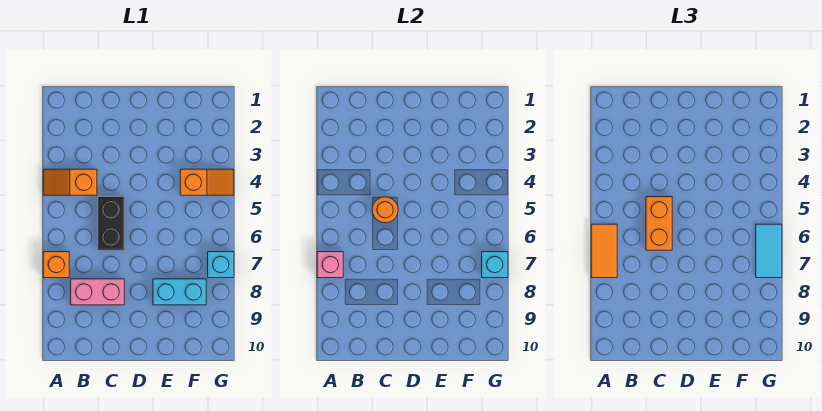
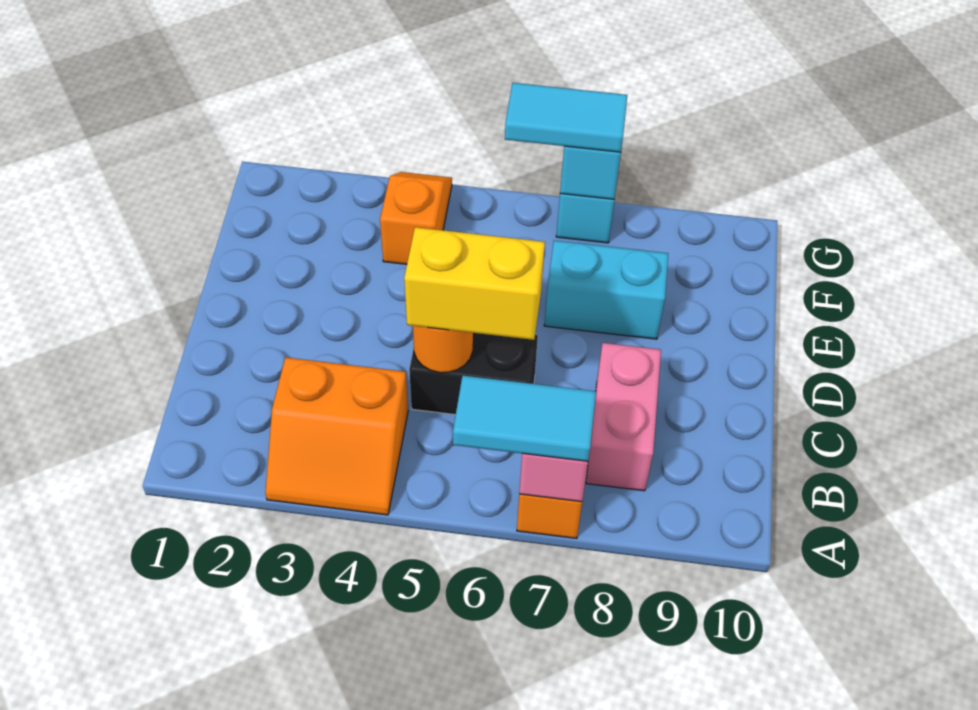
orange slope A4:B4 level 1 top B -> orange slope A3:B4 level 1 top B
orange tile A6:A7 level 3 -> cyan tile A6:A7 level 3
orange brick C5:C6 level 3 -> yellow brick C5:C6 level 3
cyan brick E8:F8 level 1 -> cyan brick E7:E8 level 1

*DIRECTIONS*
Once the pictures are set aside, give the rest of the listing again exactly.

*YOUR SOLUTION*
orange slope A4:B4 level 1 top B -> orange slope A3:B4 level 1 top B
orange tile A6:A7 level 3 -> cyan tile A6:A7 level 3
orange brick C5:C6 level 3 -> yellow brick C5:C6 level 3
cyan brick E8:F8 level 1 -> cyan brick E7:E8 level 1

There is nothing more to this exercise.